Problem description =>
From the line containing "Holiday: [616,260,649,293] ->" to the final line of the material below, copy each line exactly, including both endpoints, and leave out all other lines.

Listed entries =>
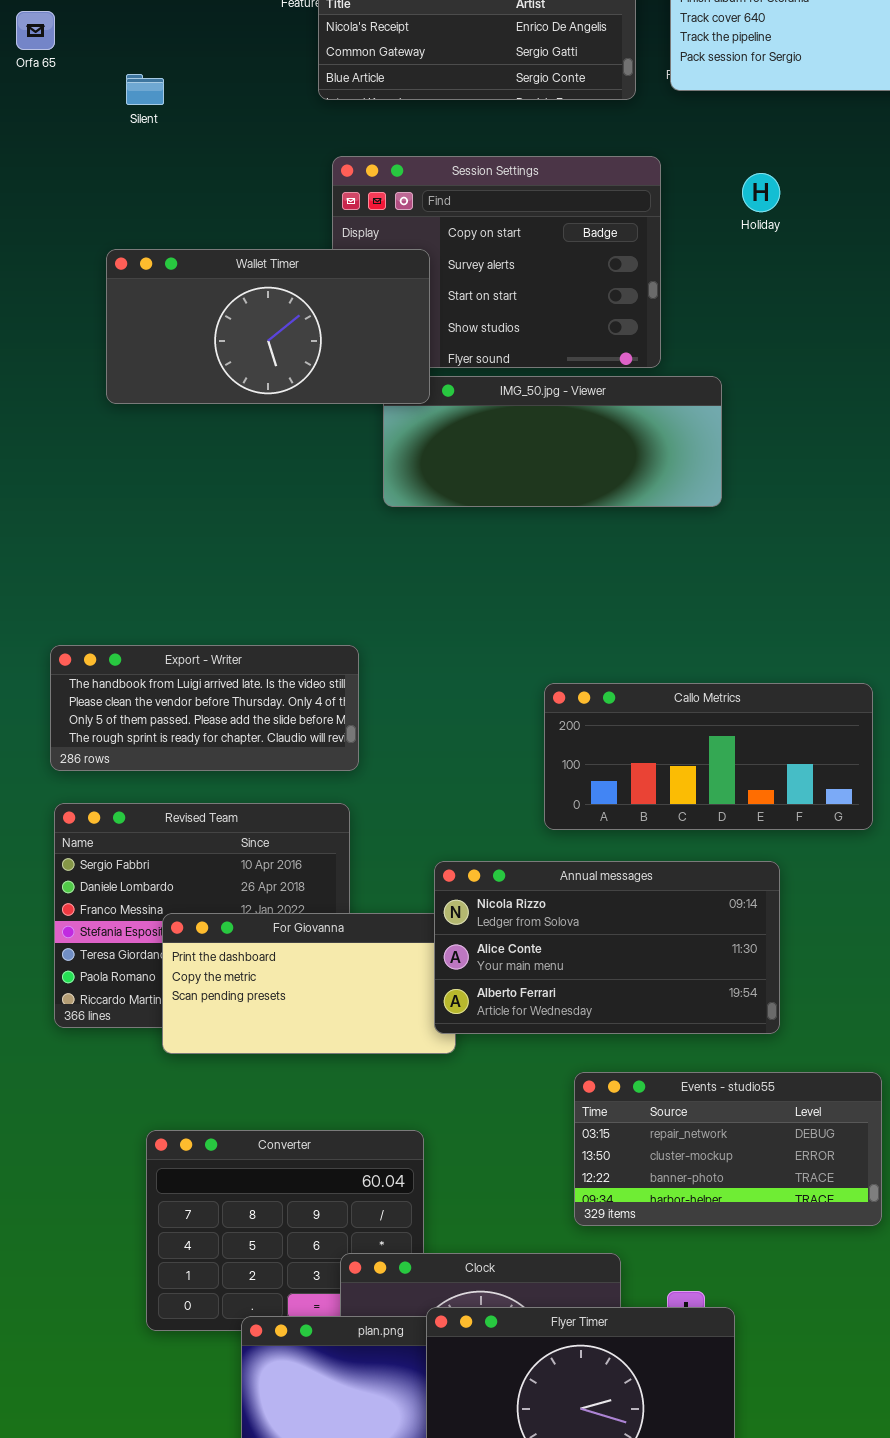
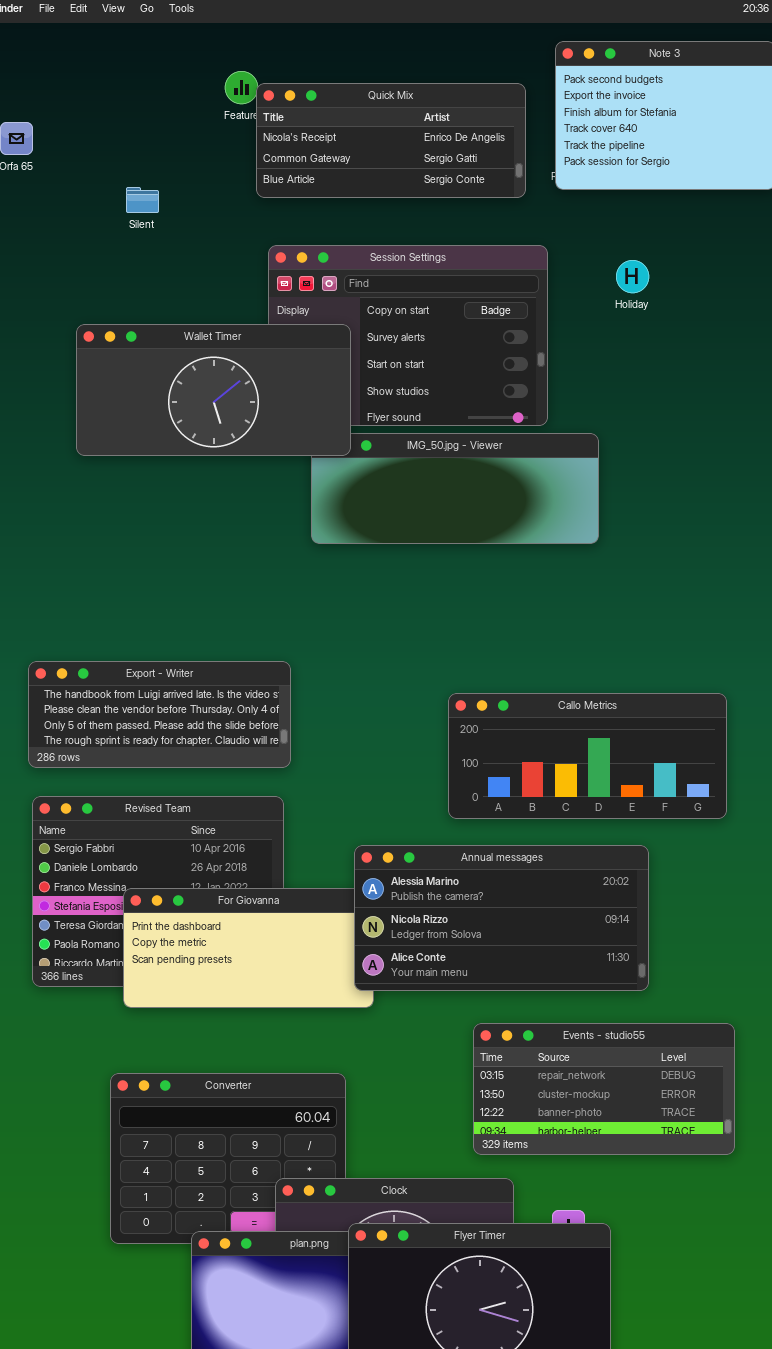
Silent: [126,74,164,105] -> [126,187,159,213], moved
Annual messages: [434,861,780,1034] -> [354,845,649,991], scrolled up 1 row

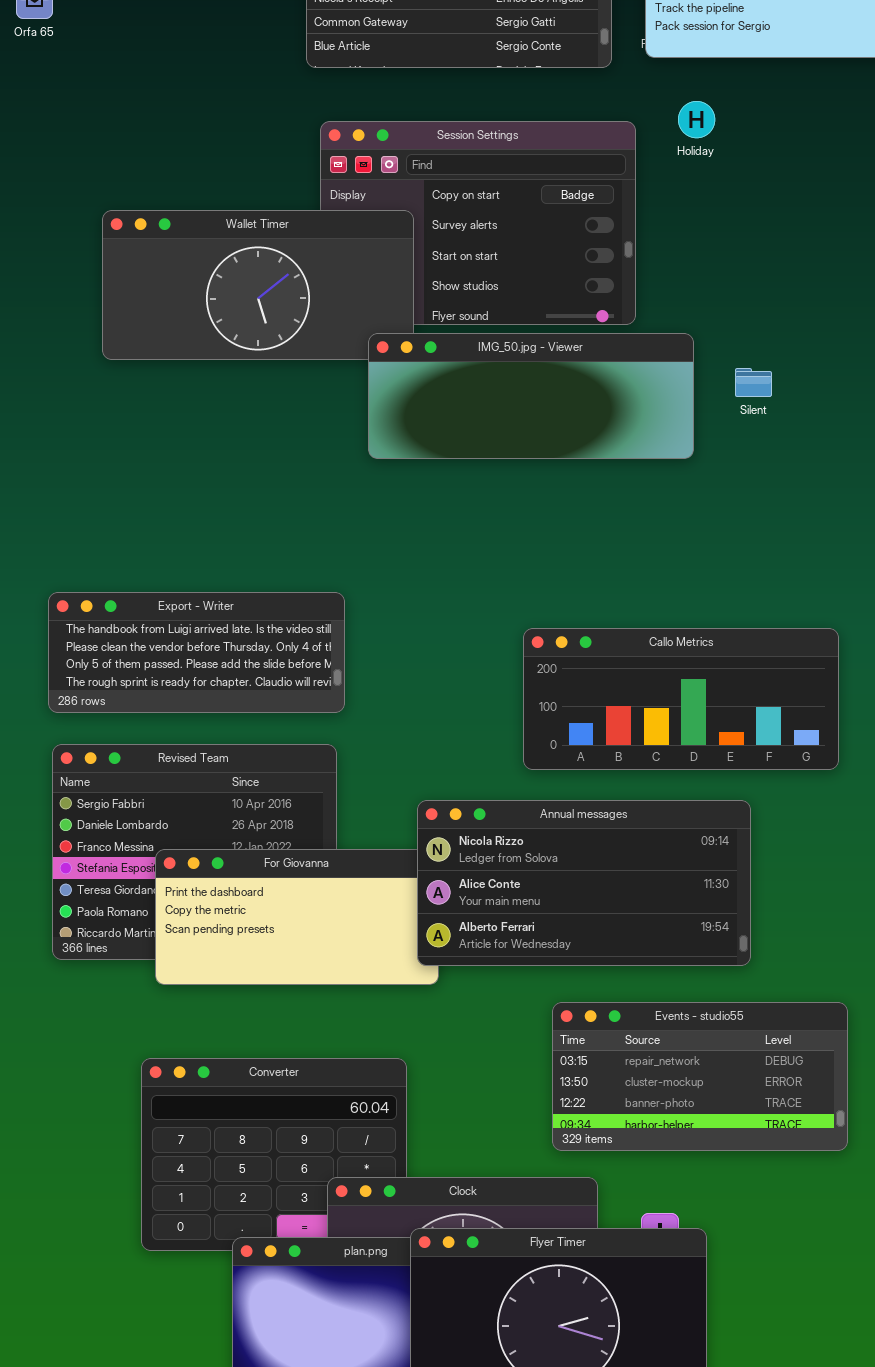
Silent: [126,187,159,213] -> [735,368,772,397], moved
Holiday: [616,260,649,293] -> [678,101,715,138], moved
IMG_50.jpg - Viewer: [311,433,599,544] -> [368,333,694,459], raised
Annual messages: [354,845,649,991] -> [417,800,751,966], scrolled down 1 row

Task response =>
Holiday: [616,260,649,293] -> [678,101,715,138], moved
IMG_50.jpg - Viewer: [311,433,599,544] -> [368,333,694,459], raised
Annual messages: [354,845,649,991] -> [417,800,751,966], scrolled down 1 row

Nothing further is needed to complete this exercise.